Task: Output only an exact transcription of the line containing "pink stacking toy: 2 -> 1" and all lines that follow it in the data below.
START Input records
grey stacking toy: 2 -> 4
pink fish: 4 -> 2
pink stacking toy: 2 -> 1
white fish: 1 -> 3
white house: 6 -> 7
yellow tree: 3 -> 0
END Input records
Written reply:
pink stacking toy: 2 -> 1
white fish: 1 -> 3
white house: 6 -> 7
yellow tree: 3 -> 0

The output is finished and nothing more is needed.